=== Begin Enclosure ===

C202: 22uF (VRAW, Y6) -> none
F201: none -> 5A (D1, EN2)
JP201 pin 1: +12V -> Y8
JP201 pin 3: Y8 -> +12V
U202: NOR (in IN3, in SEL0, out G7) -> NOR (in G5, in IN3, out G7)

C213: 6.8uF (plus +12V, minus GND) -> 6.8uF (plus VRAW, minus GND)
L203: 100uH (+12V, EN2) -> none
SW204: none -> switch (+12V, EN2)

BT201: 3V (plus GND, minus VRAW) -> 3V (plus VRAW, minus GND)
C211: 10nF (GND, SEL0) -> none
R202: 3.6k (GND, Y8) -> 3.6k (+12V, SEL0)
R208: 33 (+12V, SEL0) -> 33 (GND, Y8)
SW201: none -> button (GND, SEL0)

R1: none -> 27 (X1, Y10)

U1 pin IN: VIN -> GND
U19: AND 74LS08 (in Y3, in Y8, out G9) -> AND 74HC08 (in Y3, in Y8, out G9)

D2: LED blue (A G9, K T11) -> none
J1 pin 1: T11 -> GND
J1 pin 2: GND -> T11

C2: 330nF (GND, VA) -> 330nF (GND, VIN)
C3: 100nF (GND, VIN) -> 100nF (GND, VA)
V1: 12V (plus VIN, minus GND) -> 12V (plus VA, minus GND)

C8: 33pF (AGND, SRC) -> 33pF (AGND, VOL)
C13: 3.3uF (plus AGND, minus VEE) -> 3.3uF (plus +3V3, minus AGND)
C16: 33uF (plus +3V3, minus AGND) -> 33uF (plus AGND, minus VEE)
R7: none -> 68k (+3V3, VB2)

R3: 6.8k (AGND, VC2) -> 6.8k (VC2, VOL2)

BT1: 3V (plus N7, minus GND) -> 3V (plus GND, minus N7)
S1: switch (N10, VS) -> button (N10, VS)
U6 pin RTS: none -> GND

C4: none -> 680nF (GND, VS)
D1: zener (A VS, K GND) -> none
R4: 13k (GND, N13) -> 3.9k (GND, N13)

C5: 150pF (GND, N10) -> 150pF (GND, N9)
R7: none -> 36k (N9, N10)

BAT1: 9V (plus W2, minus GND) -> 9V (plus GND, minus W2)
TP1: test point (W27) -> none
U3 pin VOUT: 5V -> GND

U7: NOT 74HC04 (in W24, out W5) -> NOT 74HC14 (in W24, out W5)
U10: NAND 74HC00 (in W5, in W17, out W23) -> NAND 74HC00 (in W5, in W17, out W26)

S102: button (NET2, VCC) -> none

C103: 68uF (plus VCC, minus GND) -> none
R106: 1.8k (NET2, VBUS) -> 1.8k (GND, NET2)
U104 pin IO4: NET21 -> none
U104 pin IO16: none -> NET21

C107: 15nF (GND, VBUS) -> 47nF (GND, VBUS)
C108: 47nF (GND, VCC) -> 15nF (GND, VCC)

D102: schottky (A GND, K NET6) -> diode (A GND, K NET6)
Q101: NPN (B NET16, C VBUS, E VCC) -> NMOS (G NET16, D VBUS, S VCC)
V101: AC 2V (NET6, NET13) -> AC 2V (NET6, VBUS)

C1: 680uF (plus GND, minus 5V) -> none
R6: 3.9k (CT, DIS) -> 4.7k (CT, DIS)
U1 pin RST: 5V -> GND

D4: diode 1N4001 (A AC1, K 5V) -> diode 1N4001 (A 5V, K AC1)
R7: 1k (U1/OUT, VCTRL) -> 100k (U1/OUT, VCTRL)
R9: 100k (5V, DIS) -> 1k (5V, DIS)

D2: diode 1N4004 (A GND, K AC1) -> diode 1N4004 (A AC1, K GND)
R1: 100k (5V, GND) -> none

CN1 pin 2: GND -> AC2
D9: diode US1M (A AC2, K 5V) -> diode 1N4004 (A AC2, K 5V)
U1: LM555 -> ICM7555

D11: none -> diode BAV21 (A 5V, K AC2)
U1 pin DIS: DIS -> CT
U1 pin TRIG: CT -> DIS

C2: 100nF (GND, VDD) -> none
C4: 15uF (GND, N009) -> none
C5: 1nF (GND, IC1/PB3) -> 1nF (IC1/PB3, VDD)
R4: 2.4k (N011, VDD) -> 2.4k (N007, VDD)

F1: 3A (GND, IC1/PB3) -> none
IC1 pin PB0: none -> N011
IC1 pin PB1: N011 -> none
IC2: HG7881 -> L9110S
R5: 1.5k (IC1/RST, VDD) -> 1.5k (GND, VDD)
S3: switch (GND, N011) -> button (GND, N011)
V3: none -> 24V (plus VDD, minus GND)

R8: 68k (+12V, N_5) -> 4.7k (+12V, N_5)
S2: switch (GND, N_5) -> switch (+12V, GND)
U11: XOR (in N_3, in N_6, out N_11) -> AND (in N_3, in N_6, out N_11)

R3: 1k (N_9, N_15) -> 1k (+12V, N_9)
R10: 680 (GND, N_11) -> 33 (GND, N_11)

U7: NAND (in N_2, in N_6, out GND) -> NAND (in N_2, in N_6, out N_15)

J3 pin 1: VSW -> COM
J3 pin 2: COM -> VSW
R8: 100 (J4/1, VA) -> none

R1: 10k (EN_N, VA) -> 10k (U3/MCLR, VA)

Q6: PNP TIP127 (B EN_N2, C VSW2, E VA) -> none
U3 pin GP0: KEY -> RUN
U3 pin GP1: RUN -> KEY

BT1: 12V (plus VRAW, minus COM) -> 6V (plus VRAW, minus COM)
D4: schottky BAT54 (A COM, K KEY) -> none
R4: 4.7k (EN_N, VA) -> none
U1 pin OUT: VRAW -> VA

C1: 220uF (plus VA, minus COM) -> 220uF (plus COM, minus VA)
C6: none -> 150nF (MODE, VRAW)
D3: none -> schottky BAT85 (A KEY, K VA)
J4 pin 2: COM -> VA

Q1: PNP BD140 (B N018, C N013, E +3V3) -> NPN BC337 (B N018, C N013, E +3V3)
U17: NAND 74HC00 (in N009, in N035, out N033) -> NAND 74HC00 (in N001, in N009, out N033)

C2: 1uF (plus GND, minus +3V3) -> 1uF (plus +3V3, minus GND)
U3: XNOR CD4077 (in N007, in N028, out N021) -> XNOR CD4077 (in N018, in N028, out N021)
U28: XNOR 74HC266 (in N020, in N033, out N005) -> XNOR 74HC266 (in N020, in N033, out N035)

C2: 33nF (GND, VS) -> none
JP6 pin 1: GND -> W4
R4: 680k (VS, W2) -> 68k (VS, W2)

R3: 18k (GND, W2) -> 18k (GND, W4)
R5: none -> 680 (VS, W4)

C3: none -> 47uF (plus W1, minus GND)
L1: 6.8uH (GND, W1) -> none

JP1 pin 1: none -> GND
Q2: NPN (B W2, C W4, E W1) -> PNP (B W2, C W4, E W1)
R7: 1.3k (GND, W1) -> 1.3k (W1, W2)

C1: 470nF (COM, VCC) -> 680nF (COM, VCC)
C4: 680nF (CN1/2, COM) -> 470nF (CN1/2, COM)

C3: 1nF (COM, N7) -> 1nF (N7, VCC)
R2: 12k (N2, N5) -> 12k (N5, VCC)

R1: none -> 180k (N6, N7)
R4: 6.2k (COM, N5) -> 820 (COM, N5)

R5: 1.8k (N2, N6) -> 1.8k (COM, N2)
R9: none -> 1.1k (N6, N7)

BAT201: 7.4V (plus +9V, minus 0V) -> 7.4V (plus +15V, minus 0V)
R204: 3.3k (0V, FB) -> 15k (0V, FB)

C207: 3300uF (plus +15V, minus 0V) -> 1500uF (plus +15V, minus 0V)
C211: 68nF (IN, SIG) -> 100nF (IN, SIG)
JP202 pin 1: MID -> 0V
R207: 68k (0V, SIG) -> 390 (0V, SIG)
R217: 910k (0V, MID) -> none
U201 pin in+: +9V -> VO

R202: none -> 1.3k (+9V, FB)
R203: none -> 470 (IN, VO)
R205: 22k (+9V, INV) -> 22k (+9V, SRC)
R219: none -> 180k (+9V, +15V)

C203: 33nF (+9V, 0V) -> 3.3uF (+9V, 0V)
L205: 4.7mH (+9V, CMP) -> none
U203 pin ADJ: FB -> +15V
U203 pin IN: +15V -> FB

=== End Enclosure ===

*PROBLEM DESCRIPTION:* Output, and output only, the lines from the one containing "C203: 33nF (+9V, 0V) -> 3.3uF (+9V, 0V)" through the last line of the data above.

*EXERCISE RESULT:*
C203: 33nF (+9V, 0V) -> 3.3uF (+9V, 0V)
L205: 4.7mH (+9V, CMP) -> none
U203 pin ADJ: FB -> +15V
U203 pin IN: +15V -> FB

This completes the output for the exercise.